▸ WORK TASK: Write out the entire listing below exactly, with the pictures left out.

──────── DATA PROVIDED

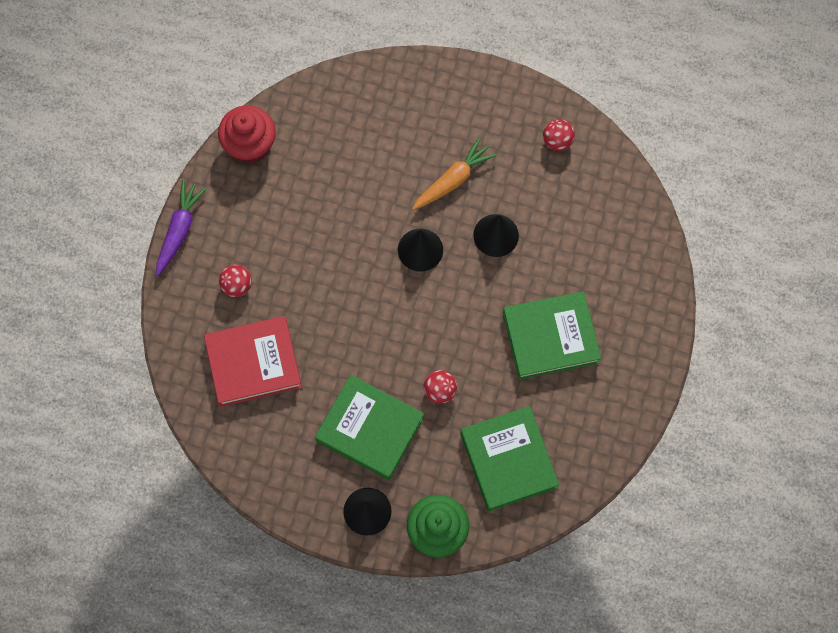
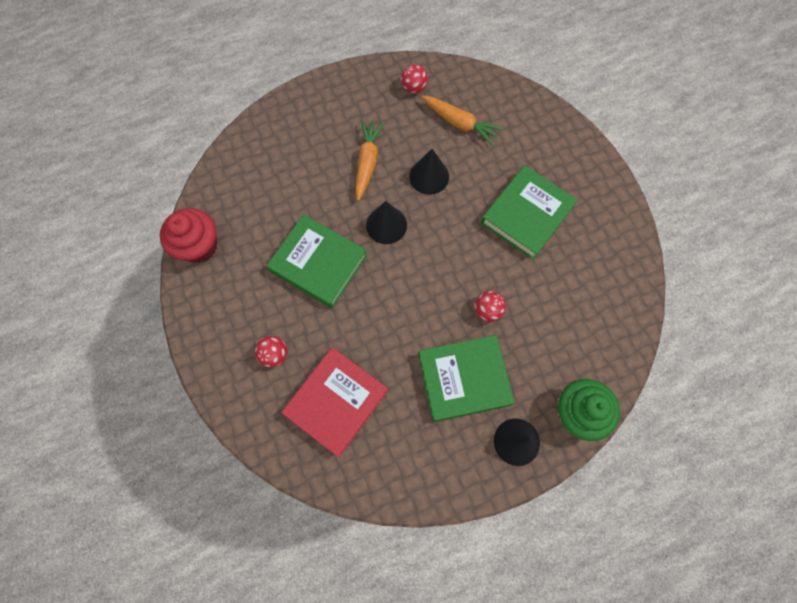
camera: 40 degrees left, 0 degrees up
(179, 230) = (194, 349): purple carrot -> none
(508, 460) = (577, 320): green book -> green book (318, 263)
(568, 207) = (459, 123): none -> orange carrot

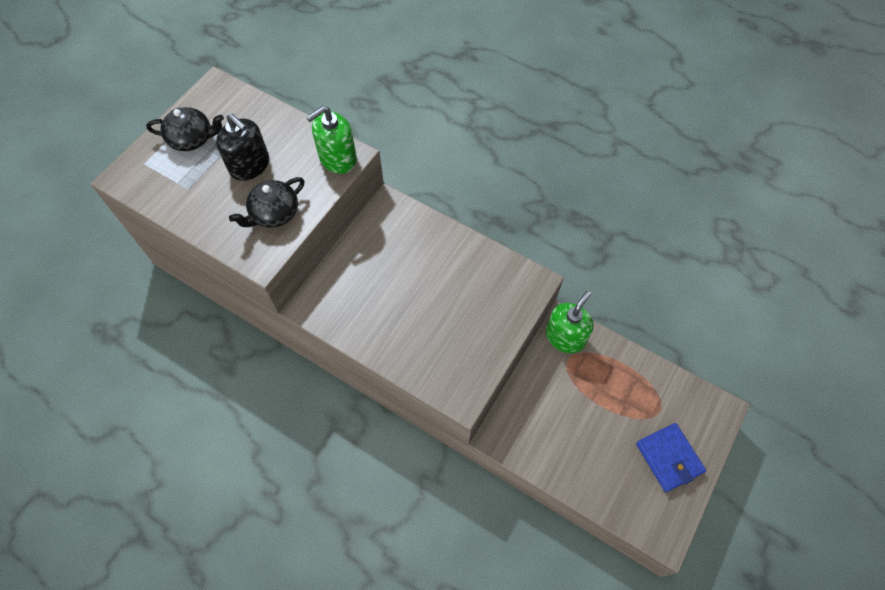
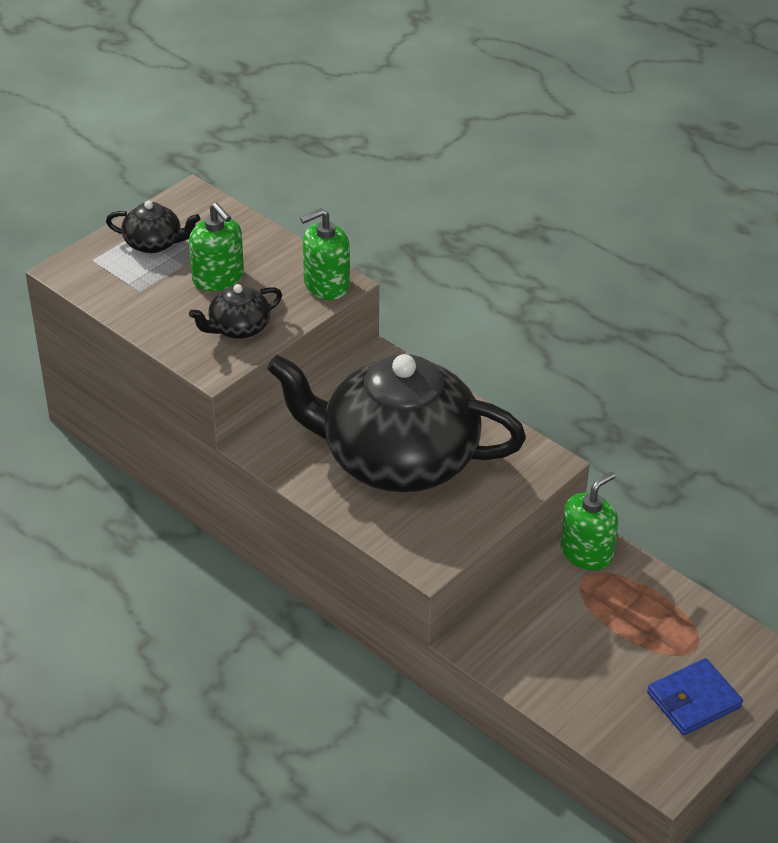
camera: 10 degrees right, 20 degrees down
(250, 165) = (218, 278): black soap dispenser -> green soap dispenser
(419, 298) = (397, 459): none -> black teapot
(669, 458) = (693, 700): blue wallet -> blue wallet turned 75 degrees clockwise

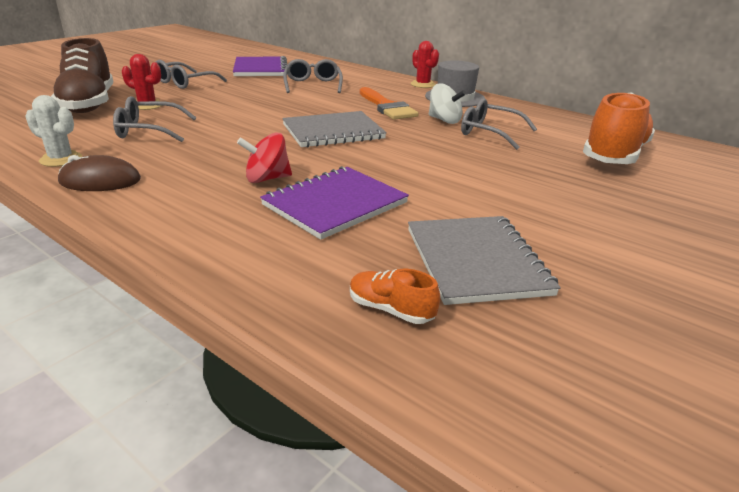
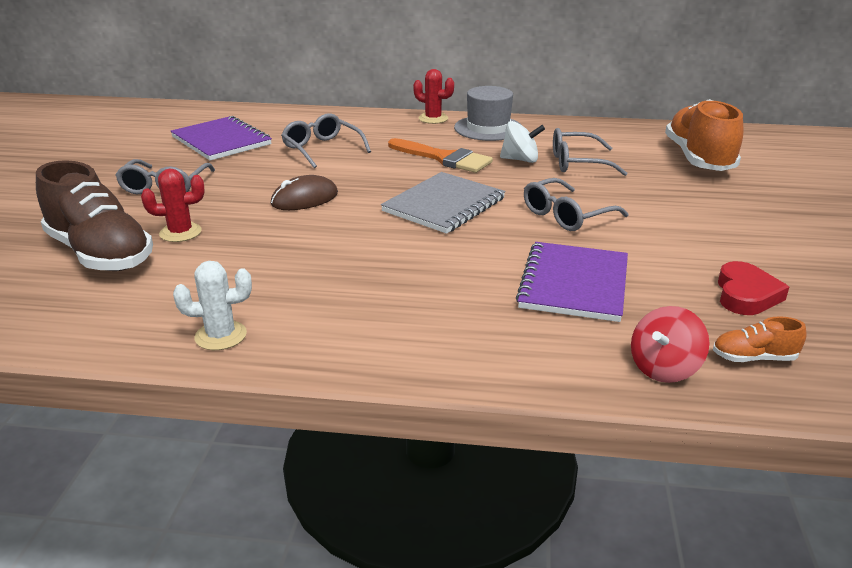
camera: 30 degrees left, 0 degrees up
(100, 181) = (318, 343): brown mouse -> brown mouse (304, 199)
(148, 130) = (250, 266): grey glasses -> grey glasses (566, 215)
(267, 179) = (474, 280): red spinning top -> red spinning top (664, 368)
(476, 261) = (746, 295): grey notebook -> red heart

────────────────

▸ TASK RESULT:
camera: 40 degrees left, 0 degrees up
(179, 230) = (194, 349): purple carrot -> none
(508, 460) = (577, 320): green book -> green book (318, 263)
(568, 207) = (459, 123): none -> orange carrot

camera: 10 degrees right, 20 degrees down
(250, 165) = (218, 278): black soap dispenser -> green soap dispenser
(419, 298) = (397, 459): none -> black teapot
(669, 458) = (693, 700): blue wallet -> blue wallet turned 75 degrees clockwise

camera: 30 degrees left, 0 degrees up
(100, 181) = (318, 343): brown mouse -> brown mouse (304, 199)
(148, 130) = (250, 266): grey glasses -> grey glasses (566, 215)
(267, 179) = (474, 280): red spinning top -> red spinning top (664, 368)
(476, 261) = (746, 295): grey notebook -> red heart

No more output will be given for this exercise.